**PROBLEM REQUIREMENTS:**
The answer is to consist only of an exact retyping of the lines from the one containing "[423 496 518 597]" to the end of the entries, without pictures.

**Records from a data source:**
****************************************
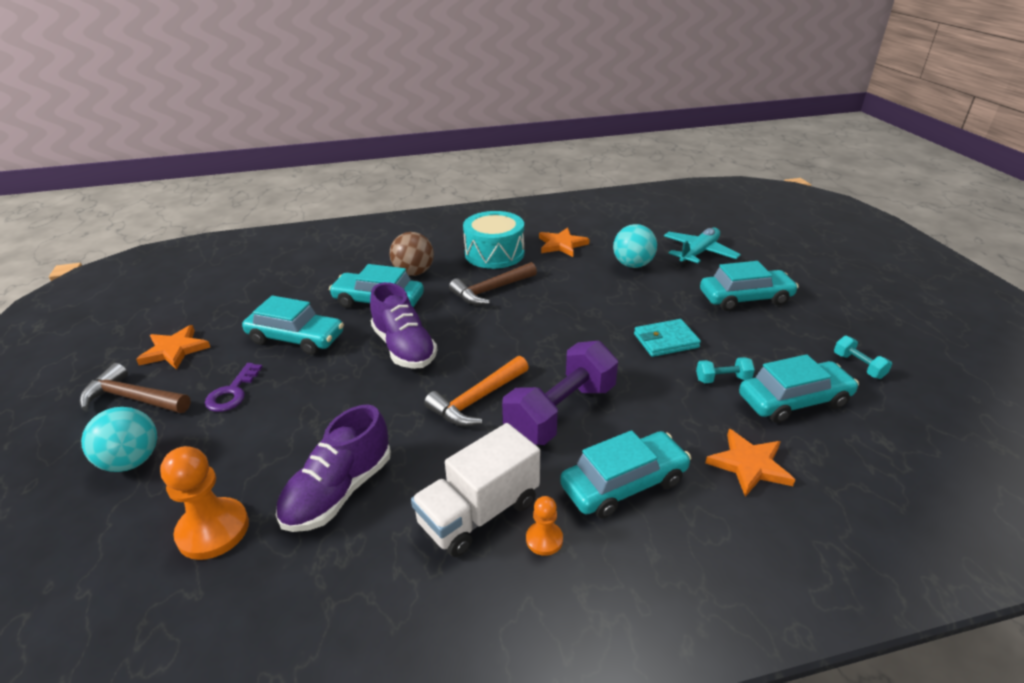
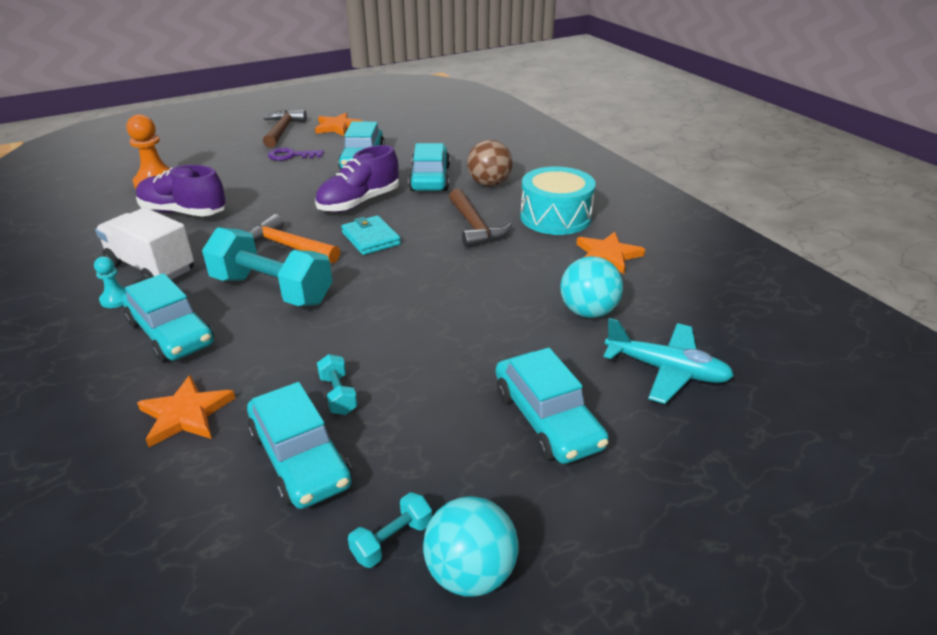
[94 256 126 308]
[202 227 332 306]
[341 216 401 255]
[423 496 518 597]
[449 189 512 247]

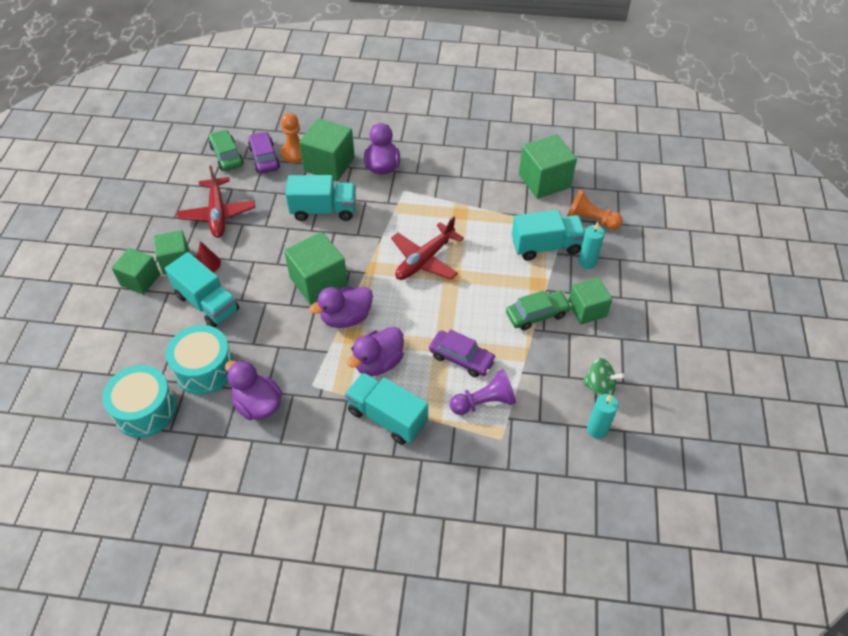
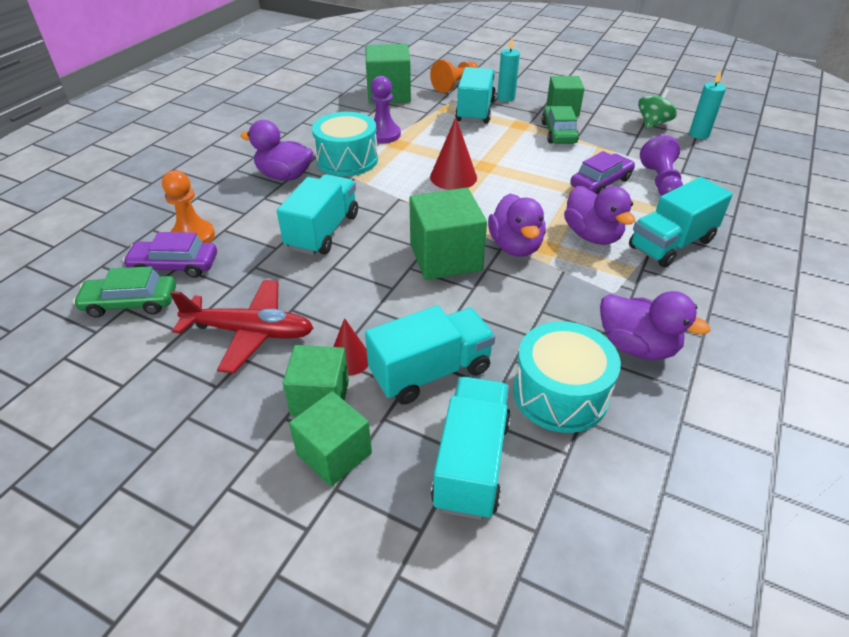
[312 112 378 176]
[371 76 401 143]
[430 117 477 190]
[431 377 511 520]
[600 291 710 360]
[299 118 355 181] (first image)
****************************************
**FINISHED TASK:**
[423 496 518 597]
[449 189 512 247]

[312 112 378 176]
[371 76 401 143]
[430 117 477 190]
[431 377 511 520]
[600 291 710 360]
[299 118 355 181] (first image)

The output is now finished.